- Exercise details: Retype, without changes, every line from the line that contains "relocated | truck/white" through the final line of the records. Exclude pictures.

-- Data for processing follows --

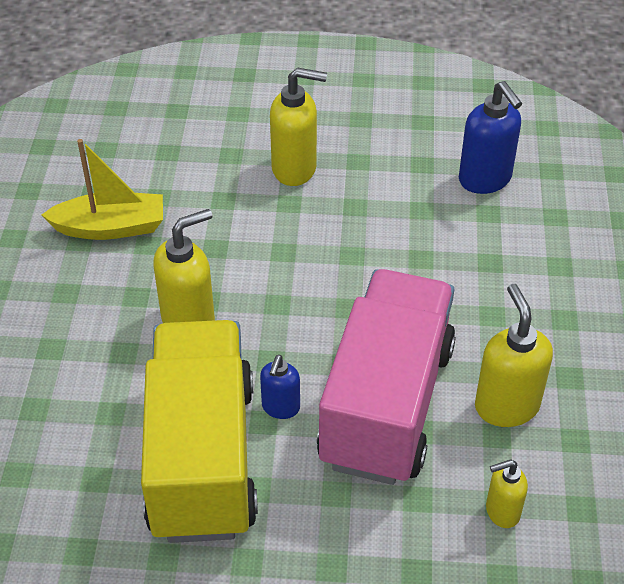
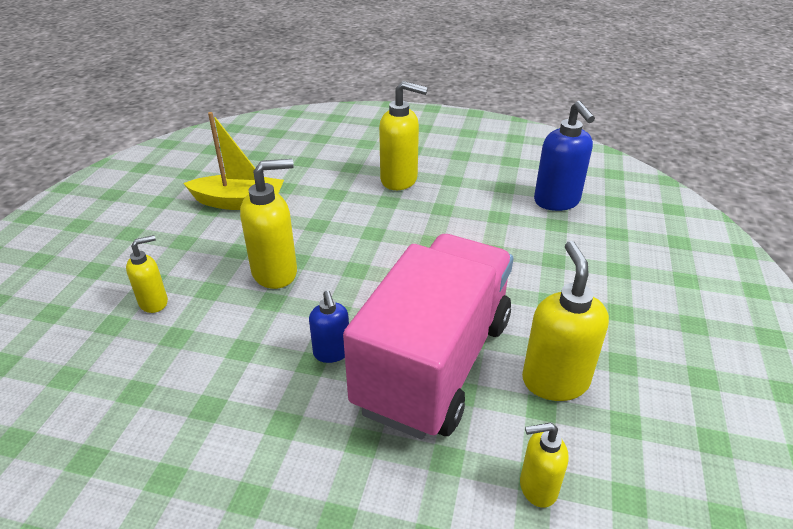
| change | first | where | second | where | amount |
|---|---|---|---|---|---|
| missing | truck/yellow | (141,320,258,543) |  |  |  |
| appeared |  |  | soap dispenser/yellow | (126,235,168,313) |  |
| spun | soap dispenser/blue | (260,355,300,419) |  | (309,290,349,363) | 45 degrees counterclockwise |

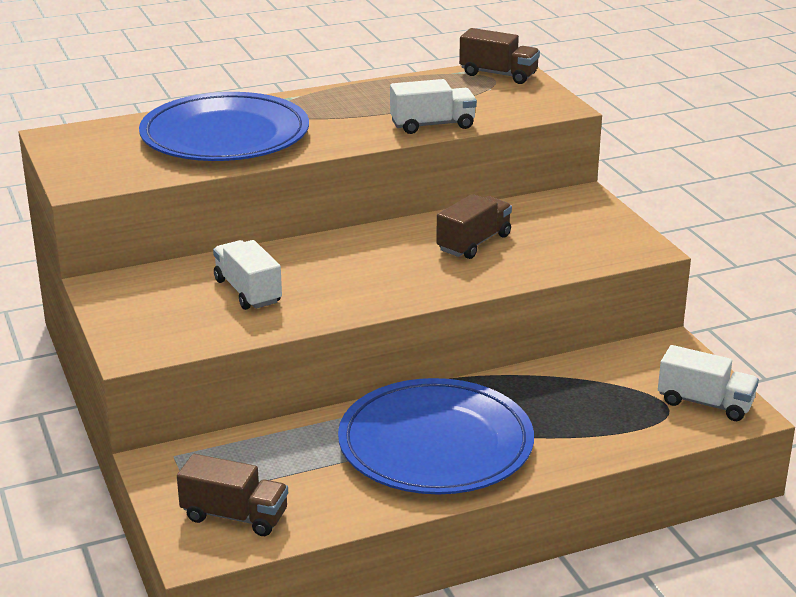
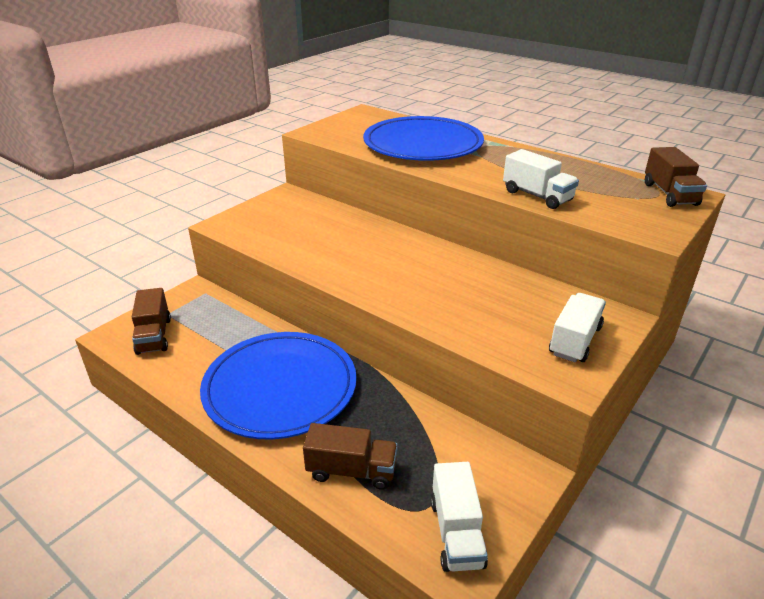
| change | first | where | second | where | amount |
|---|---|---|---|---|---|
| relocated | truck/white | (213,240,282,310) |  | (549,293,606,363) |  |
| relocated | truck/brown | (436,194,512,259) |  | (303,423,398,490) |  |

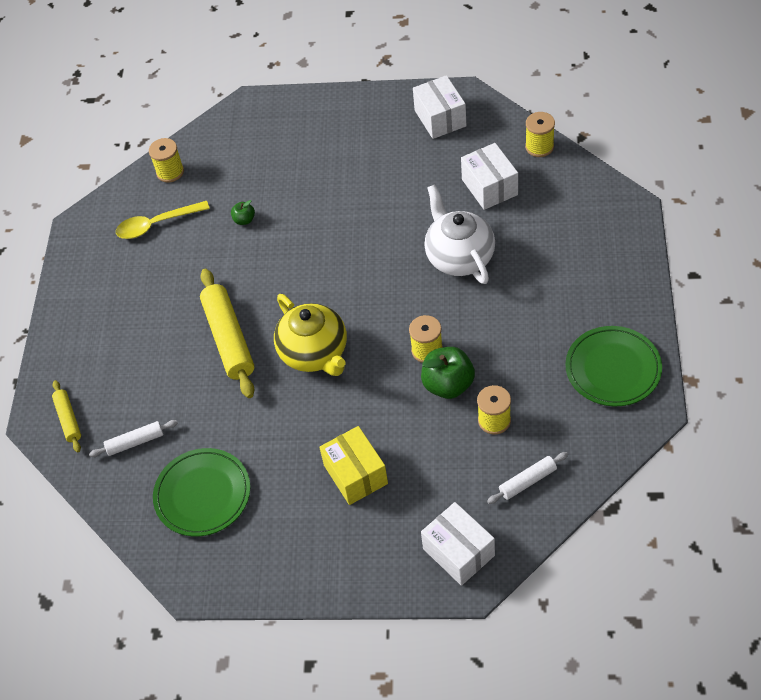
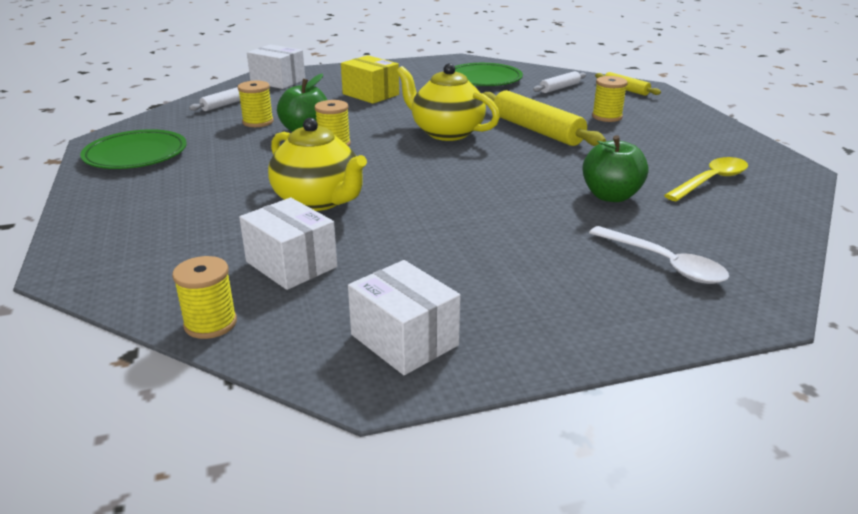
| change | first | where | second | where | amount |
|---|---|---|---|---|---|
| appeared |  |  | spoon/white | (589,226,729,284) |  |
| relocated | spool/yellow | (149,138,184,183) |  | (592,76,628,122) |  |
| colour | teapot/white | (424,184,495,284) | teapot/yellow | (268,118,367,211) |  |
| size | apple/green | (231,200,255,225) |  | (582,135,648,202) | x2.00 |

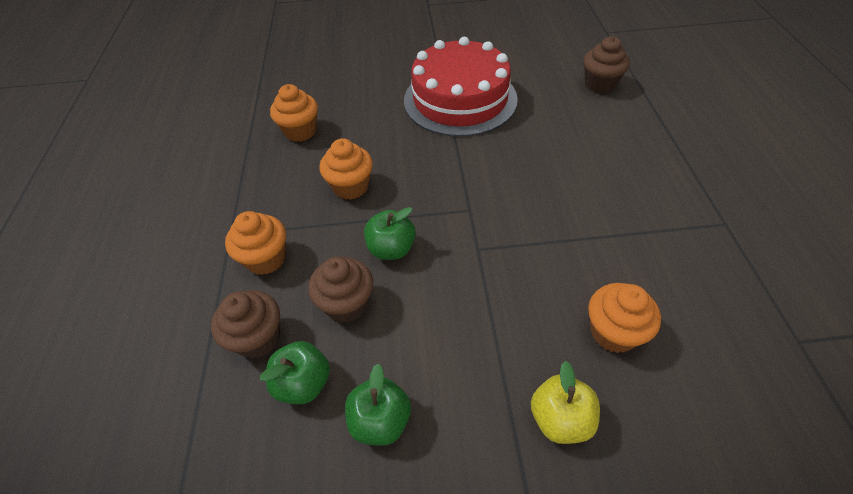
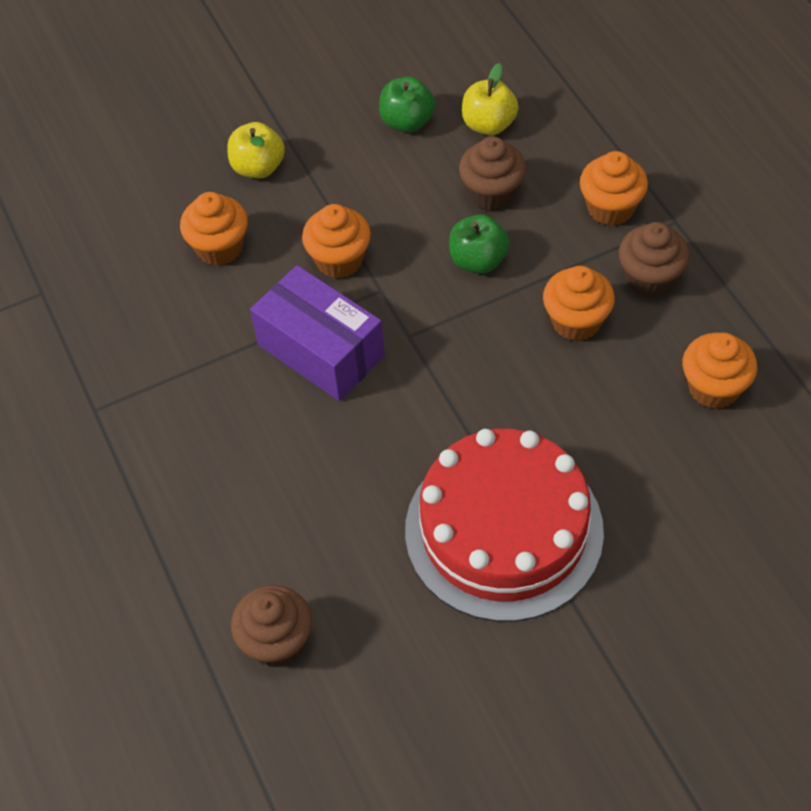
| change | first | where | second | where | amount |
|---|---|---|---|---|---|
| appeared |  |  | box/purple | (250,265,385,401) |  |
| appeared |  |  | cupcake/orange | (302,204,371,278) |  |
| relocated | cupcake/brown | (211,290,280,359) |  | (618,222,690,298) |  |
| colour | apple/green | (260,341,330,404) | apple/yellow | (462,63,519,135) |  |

-- Data for processing concluded --

- Completed exercise:
| relocated | truck/white | (213,240,282,310) |  | (549,293,606,363) |  |
| relocated | truck/brown | (436,194,512,259) |  | (303,423,398,490) |  |

| change | first | where | second | where | amount |
|---|---|---|---|---|---|
| appeared |  |  | spoon/white | (589,226,729,284) |  |
| relocated | spool/yellow | (149,138,184,183) |  | (592,76,628,122) |  |
| colour | teapot/white | (424,184,495,284) | teapot/yellow | (268,118,367,211) |  |
| size | apple/green | (231,200,255,225) |  | (582,135,648,202) | x2.00 |

| change | first | where | second | where | amount |
|---|---|---|---|---|---|
| appeared |  |  | box/purple | (250,265,385,401) |  |
| appeared |  |  | cupcake/orange | (302,204,371,278) |  |
| relocated | cupcake/brown | (211,290,280,359) |  | (618,222,690,298) |  |
| colour | apple/green | (260,341,330,404) | apple/yellow | (462,63,519,135) |  |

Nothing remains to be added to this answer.